■ THE REQUEST
Find every line in the material below that contains the word "free", paying attention to case, and copy each of those lines.

───── DATA IN THIS EXERCISE

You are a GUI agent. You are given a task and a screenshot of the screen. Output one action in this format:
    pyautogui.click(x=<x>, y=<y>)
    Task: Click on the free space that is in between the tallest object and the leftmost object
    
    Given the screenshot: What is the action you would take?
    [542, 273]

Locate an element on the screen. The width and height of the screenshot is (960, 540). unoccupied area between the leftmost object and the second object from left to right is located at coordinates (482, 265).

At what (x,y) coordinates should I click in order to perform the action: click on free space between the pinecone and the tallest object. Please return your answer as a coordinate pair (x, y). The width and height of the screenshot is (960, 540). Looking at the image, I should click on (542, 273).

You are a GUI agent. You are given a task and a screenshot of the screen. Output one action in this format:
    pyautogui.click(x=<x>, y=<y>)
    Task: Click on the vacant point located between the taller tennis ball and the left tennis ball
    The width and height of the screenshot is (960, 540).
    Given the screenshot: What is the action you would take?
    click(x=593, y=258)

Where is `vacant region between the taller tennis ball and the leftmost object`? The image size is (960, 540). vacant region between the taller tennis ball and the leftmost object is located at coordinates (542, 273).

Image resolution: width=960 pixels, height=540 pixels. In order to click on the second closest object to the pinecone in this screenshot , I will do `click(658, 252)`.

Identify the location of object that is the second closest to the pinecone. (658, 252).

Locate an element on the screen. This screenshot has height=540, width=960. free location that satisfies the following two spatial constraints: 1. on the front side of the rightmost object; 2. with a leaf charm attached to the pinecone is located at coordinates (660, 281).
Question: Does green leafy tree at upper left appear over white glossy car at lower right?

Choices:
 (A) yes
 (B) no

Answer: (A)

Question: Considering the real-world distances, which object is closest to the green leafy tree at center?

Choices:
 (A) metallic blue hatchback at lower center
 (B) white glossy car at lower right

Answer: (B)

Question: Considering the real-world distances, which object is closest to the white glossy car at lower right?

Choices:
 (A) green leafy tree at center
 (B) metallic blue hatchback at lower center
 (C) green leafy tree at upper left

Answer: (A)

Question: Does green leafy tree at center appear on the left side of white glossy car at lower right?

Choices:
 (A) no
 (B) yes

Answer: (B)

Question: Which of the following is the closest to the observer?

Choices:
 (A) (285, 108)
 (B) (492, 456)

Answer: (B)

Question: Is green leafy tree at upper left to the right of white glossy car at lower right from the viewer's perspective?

──────────

■ ANSWER TO THIS EXERCISE
    Task: Click on the free space that is in between the tallest object and the leftmost object
At what (x,y) coordinates should I click in order to perform the action: click on free space between the pinecone and the tallest object. Please return your answer as a coordinate pair (x, y). The width and height of the screenshot is (960, 540). Looking at the image, I should click on (542, 273).
Locate an element on the screen. This screenshot has height=540, width=960. free location that satisfies the following two spatial constraints: 1. on the front side of the rightmost object; 2. with a leaf charm attached to the pinecone is located at coordinates (660, 281).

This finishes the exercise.